**REQUIRED WORK**: Restate only the tail of the data below, starting at the line that contains "green square: (296, 134)" and including the last line, word for word.
----
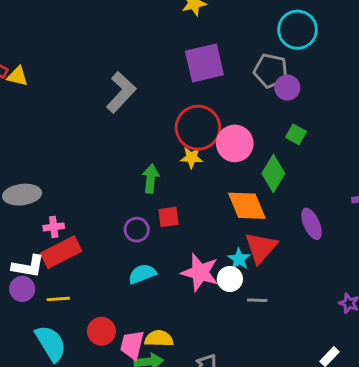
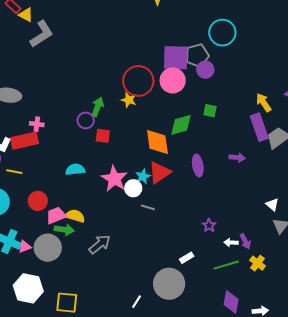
purple square: (204, 63) -> (176, 58), moved
gray pentagon: (271, 71) -> (197, 55), turned 30
gray L-shape: (121, 92) -> (42, 34), moved
green square: (296, 134) -> (210, 111), moved, turned -32
pink circle: (235, 143) -> (173, 80), moved
green diamond: (273, 173) -> (181, 125), turned 30
pink cross: (54, 227) -> (37, 124), moved
purple circle: (137, 230) -> (86, 120), moved
pink trapezoid: (132, 345) -> (56, 215), turned 40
----
**EXERCISE ANSWER**:
green square: (296, 134) -> (210, 111), moved, turned -32
pink circle: (235, 143) -> (173, 80), moved
green diamond: (273, 173) -> (181, 125), turned 30
pink cross: (54, 227) -> (37, 124), moved
purple circle: (137, 230) -> (86, 120), moved
pink trapezoid: (132, 345) -> (56, 215), turned 40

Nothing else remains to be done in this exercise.